START WORKING DATA
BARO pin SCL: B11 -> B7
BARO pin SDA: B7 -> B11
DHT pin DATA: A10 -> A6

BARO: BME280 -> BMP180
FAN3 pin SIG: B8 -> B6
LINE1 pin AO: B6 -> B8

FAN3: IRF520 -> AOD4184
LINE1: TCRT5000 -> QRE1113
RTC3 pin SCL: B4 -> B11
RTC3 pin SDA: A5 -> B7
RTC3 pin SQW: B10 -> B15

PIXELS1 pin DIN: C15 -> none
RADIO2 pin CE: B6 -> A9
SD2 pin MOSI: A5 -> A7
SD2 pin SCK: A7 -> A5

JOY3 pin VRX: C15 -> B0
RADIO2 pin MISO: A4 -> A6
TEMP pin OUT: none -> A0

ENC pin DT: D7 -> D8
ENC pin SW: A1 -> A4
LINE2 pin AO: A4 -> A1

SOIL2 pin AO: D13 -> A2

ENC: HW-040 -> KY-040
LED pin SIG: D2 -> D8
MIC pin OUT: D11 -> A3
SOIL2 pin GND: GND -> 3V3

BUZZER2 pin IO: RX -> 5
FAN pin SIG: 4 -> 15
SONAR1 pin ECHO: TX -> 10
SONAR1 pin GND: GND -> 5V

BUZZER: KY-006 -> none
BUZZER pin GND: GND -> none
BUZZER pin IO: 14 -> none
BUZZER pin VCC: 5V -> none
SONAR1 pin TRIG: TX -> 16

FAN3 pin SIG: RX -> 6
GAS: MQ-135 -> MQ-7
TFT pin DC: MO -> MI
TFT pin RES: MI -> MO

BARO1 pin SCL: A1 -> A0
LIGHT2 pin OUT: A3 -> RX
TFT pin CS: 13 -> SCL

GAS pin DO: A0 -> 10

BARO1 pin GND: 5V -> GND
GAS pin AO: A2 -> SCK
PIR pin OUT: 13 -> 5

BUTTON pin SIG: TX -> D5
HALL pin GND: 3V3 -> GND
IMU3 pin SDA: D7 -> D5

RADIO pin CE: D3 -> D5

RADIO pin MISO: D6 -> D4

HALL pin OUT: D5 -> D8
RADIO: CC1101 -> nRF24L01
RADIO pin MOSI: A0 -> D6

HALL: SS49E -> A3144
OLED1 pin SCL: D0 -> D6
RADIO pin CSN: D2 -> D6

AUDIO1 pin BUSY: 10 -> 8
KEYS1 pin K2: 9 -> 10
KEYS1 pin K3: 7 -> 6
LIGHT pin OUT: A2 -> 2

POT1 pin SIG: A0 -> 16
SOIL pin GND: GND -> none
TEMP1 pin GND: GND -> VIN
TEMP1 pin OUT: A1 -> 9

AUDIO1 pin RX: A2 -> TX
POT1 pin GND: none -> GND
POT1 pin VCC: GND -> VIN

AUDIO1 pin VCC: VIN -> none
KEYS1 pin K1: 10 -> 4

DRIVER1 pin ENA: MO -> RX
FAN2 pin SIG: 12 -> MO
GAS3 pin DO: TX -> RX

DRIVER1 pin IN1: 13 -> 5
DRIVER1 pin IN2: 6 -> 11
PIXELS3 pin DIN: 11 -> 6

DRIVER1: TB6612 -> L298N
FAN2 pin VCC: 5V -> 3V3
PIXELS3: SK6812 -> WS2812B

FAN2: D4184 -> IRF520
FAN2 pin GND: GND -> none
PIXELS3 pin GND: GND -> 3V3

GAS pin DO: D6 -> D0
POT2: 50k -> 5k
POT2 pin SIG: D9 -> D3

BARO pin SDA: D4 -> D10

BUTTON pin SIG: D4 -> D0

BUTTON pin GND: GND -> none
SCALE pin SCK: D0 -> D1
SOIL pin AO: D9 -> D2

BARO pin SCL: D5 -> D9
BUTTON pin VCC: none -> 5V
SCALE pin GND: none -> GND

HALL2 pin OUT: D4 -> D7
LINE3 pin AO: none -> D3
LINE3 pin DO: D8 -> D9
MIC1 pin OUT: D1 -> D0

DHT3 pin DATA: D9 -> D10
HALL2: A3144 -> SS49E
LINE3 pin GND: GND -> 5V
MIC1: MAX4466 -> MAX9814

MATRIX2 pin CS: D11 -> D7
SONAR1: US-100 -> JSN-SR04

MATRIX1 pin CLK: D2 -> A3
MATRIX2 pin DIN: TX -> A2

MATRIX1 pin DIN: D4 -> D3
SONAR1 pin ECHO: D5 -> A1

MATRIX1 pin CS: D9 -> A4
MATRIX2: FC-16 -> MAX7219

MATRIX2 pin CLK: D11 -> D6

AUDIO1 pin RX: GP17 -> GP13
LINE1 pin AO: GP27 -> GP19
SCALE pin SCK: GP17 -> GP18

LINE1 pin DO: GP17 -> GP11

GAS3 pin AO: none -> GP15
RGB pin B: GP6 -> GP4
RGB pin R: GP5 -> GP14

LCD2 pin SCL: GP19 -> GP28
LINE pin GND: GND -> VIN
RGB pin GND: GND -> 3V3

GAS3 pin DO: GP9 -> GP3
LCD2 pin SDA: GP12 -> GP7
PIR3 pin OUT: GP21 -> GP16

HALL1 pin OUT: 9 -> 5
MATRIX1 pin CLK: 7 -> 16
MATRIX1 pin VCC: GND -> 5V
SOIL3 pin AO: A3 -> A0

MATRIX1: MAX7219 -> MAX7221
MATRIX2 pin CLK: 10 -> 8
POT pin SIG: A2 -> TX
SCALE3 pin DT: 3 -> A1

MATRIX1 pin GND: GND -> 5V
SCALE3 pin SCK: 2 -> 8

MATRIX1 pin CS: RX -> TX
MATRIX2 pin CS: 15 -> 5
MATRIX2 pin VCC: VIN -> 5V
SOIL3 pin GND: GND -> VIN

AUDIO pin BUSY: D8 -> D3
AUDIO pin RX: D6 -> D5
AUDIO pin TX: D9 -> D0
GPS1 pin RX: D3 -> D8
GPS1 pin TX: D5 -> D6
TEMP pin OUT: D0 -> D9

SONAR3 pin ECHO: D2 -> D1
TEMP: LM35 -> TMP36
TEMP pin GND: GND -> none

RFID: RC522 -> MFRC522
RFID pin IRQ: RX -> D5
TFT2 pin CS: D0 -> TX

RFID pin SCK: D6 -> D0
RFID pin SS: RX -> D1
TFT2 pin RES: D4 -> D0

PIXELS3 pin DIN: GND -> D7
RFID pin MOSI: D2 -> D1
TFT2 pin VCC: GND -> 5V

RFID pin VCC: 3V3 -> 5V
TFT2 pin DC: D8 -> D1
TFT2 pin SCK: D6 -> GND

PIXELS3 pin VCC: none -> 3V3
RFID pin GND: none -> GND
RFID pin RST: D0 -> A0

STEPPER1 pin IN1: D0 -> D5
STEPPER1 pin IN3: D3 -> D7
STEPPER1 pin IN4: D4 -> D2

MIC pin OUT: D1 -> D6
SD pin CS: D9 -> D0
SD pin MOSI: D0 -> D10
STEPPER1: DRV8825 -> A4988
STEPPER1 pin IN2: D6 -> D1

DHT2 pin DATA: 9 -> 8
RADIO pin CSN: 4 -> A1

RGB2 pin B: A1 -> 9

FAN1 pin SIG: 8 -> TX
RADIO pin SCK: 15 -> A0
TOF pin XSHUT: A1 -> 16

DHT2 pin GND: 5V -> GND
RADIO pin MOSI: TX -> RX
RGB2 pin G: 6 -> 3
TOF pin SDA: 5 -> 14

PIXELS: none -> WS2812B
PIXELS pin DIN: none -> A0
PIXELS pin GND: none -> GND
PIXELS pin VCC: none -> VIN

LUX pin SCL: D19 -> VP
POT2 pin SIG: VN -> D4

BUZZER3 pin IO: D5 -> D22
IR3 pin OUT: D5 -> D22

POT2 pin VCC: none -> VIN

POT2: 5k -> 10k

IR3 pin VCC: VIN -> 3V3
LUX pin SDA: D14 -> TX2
END WORKING DATA
**GOAL OF THE EXERCISE**
Only lines with the string "BUSY" belong in the answer; copy each of them from the listing.

**RESULT FOR THIS TASK**
AUDIO1 pin BUSY: 10 -> 8
AUDIO pin BUSY: D8 -> D3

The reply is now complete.